━━ DATA RECORDS
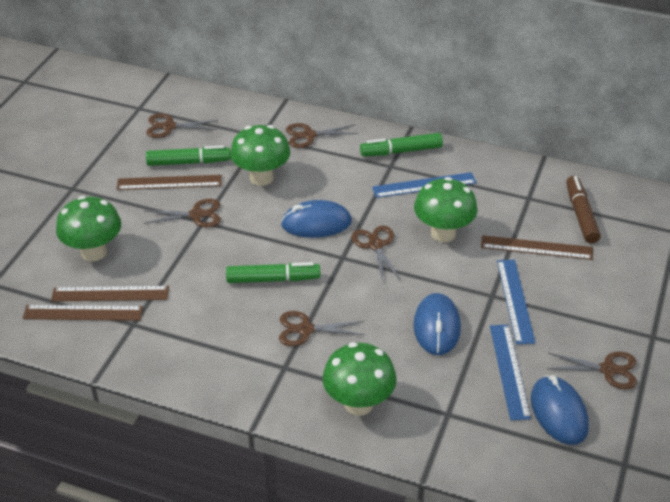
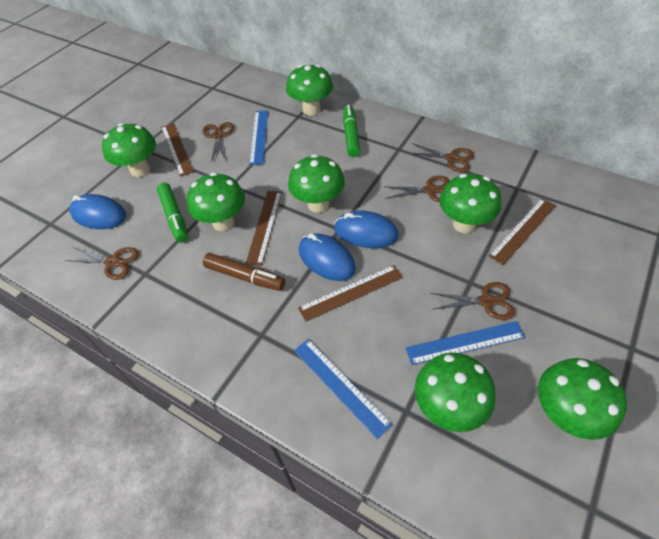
brown scissors: 6 -> 5
green marker: 3 -> 2
green mushroom: 4 -> 7

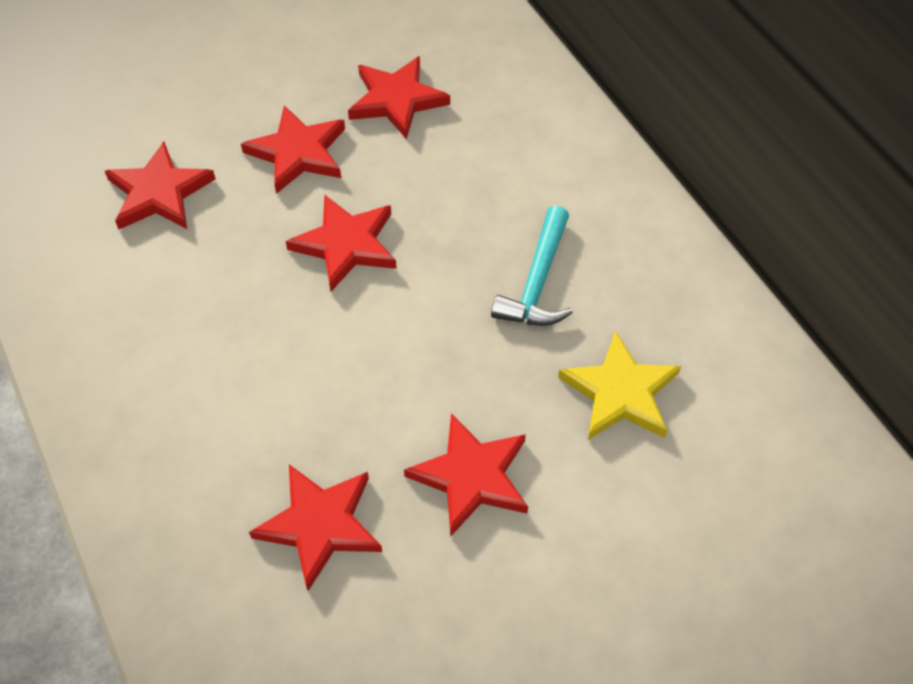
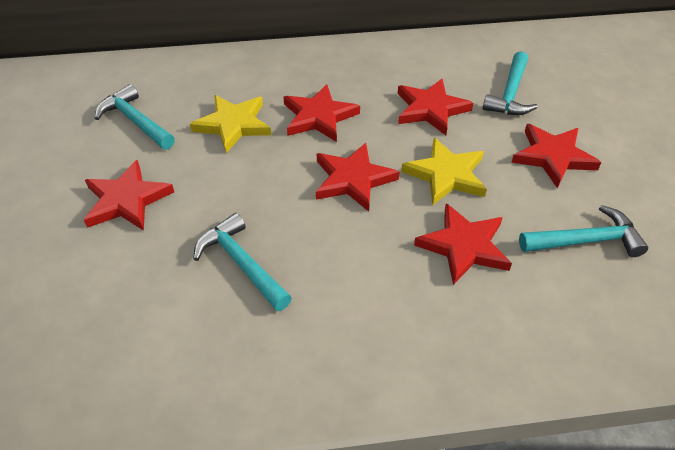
turquoise hammer: 1 -> 4
yellow star: 1 -> 2

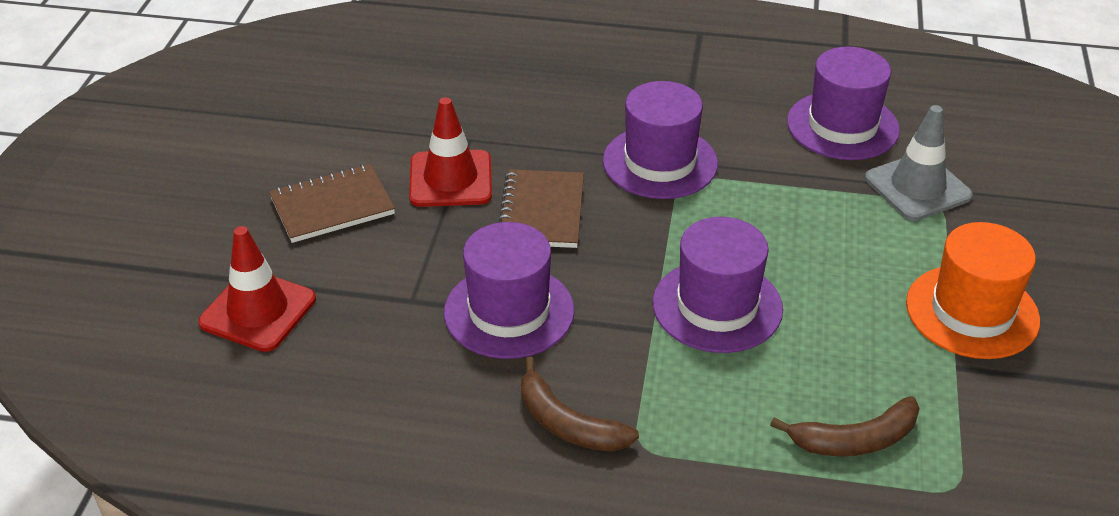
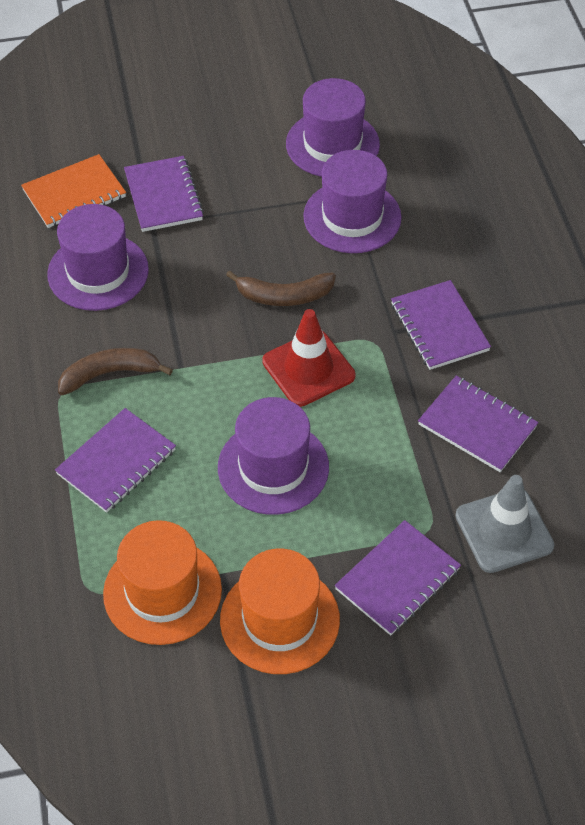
brown notebook: 2 -> 0
orange hat: 1 -> 2
orange notebook: 0 -> 1
purple notebook: 0 -> 5
red traffic cone: 2 -> 1

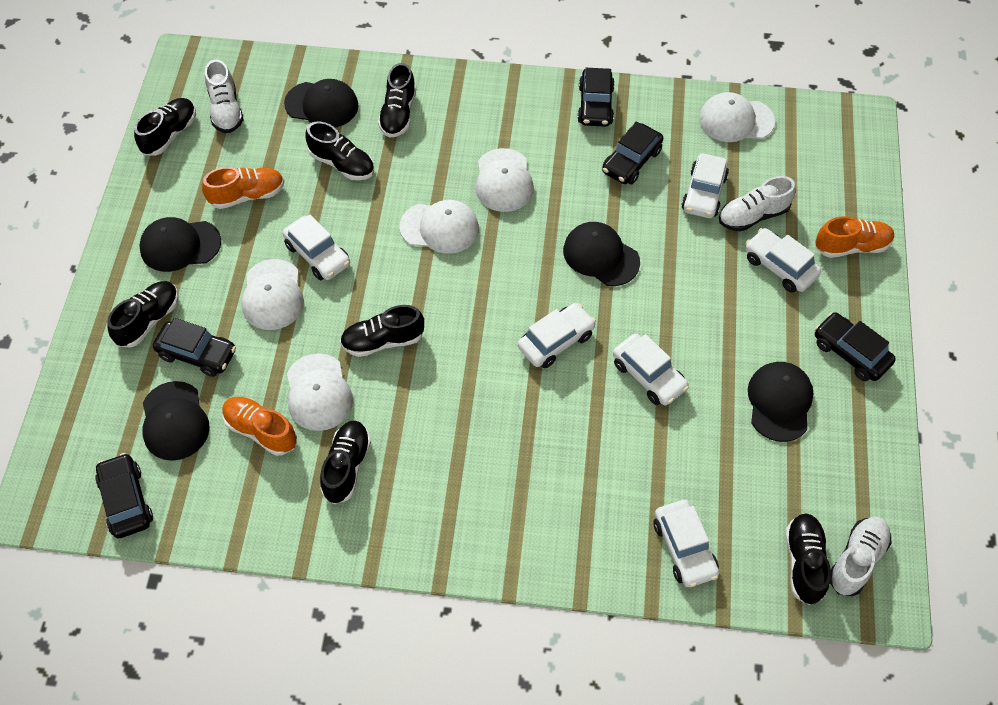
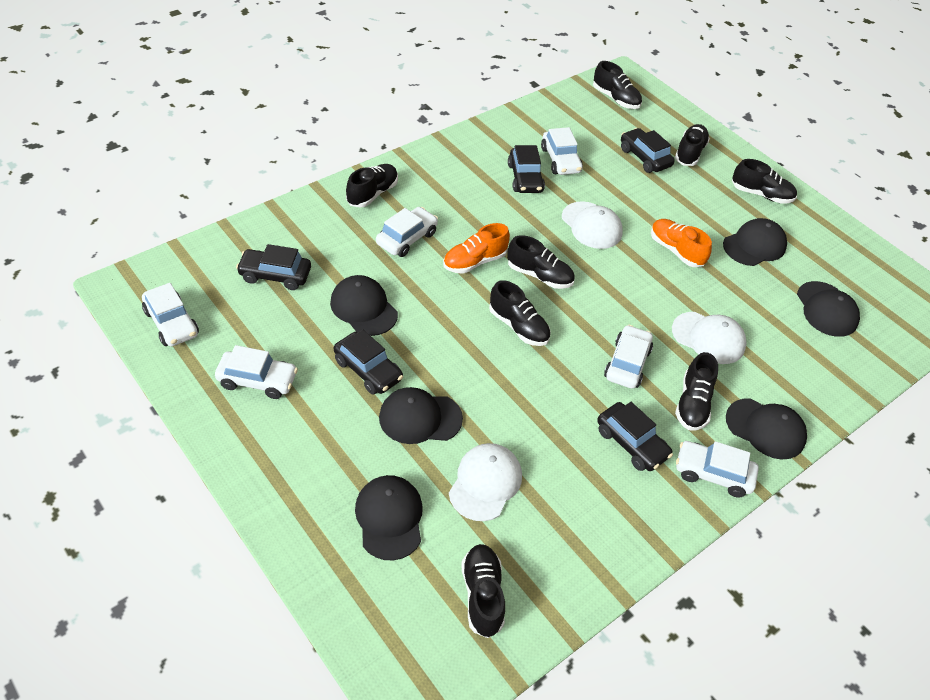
black cap: 5 -> 6
black shoe: 7 -> 8
orange shoe: 3 -> 2
white cap: 5 -> 3
white shoe: 3 -> 0

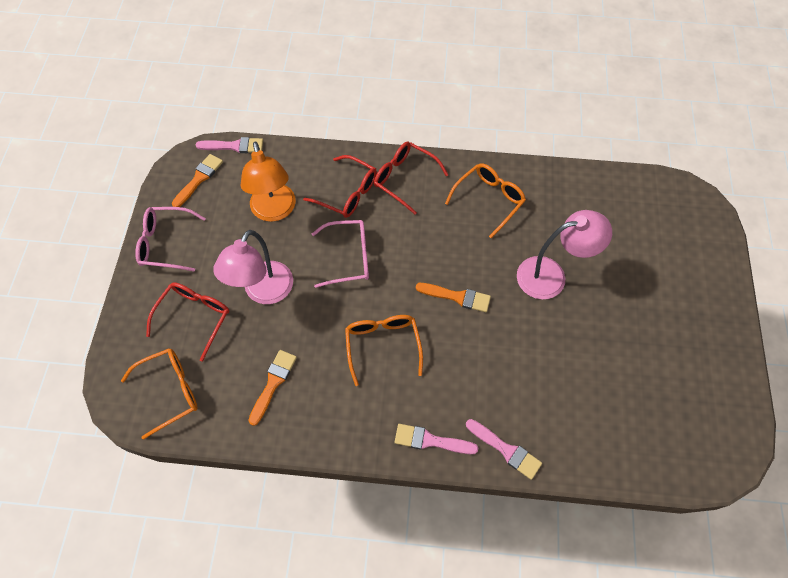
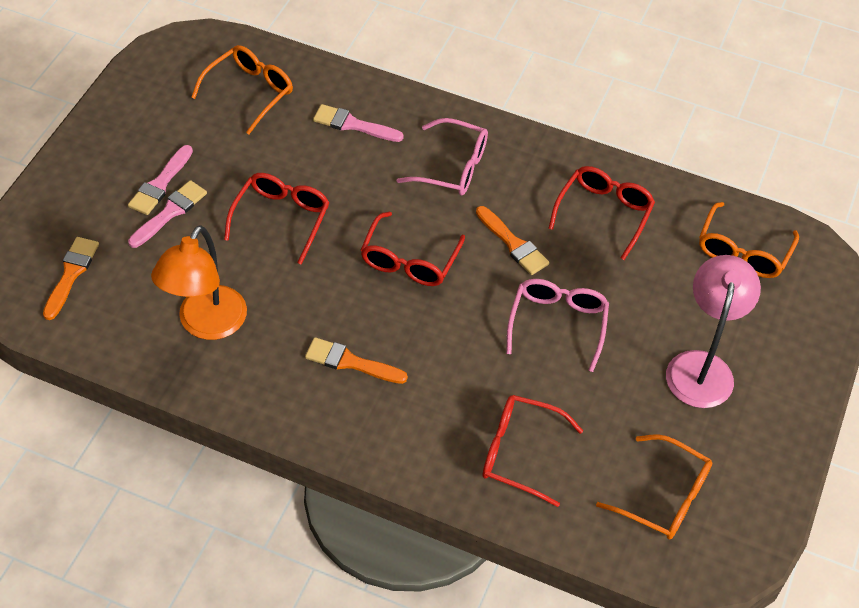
pink lamp: 2 -> 1
red glasses: 3 -> 4

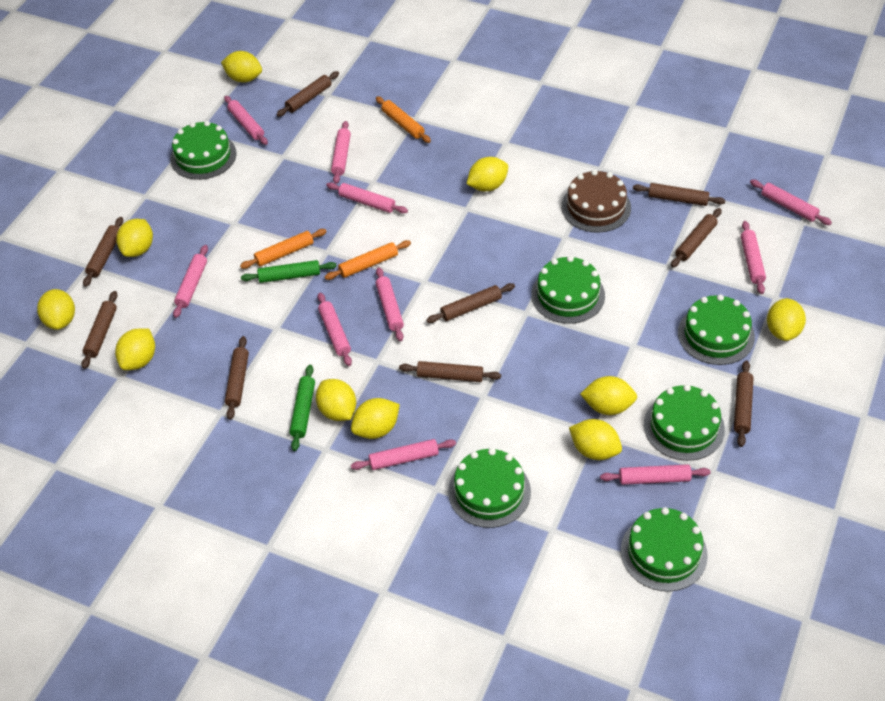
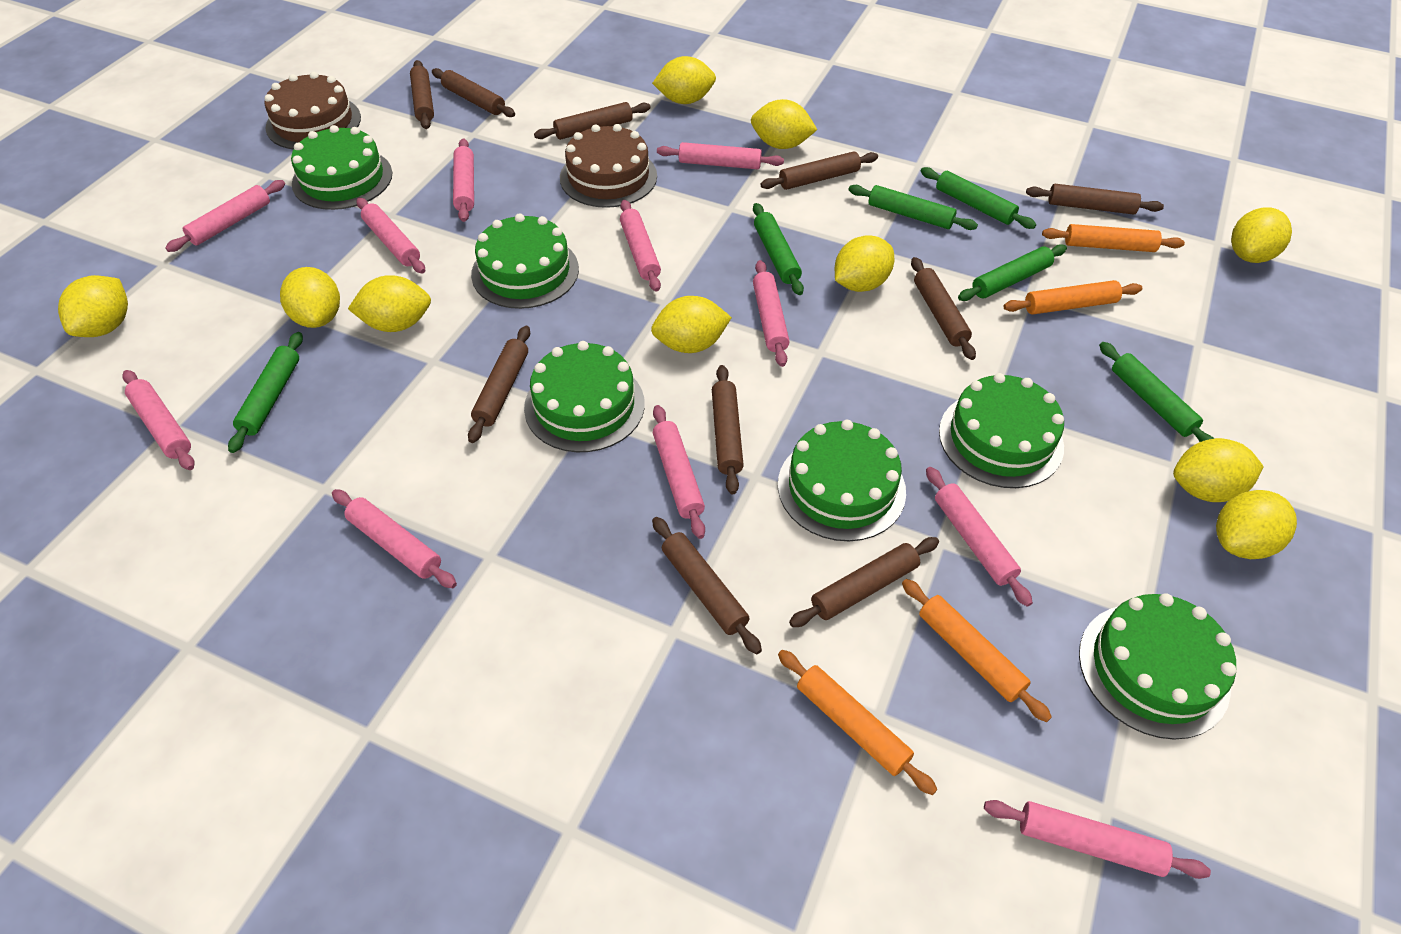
brown cake: 1 -> 2
brown rolling pin: 9 -> 10
green rolling pin: 2 -> 6
orange rolling pin: 3 -> 4
pink rolling pin: 10 -> 11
━━━━
◆ WORK INSTRUCTIONS:
Exactly as they appear, repeat the lines from the one containing "black shoe: 7 -> 8" through the last line of the entries, counting both ends. Pictures stay out.

◆ OUTPUT OF THE EXERCISE:
black shoe: 7 -> 8
orange shoe: 3 -> 2
white cap: 5 -> 3
white shoe: 3 -> 0

pink lamp: 2 -> 1
red glasses: 3 -> 4

brown cake: 1 -> 2
brown rolling pin: 9 -> 10
green rolling pin: 2 -> 6
orange rolling pin: 3 -> 4
pink rolling pin: 10 -> 11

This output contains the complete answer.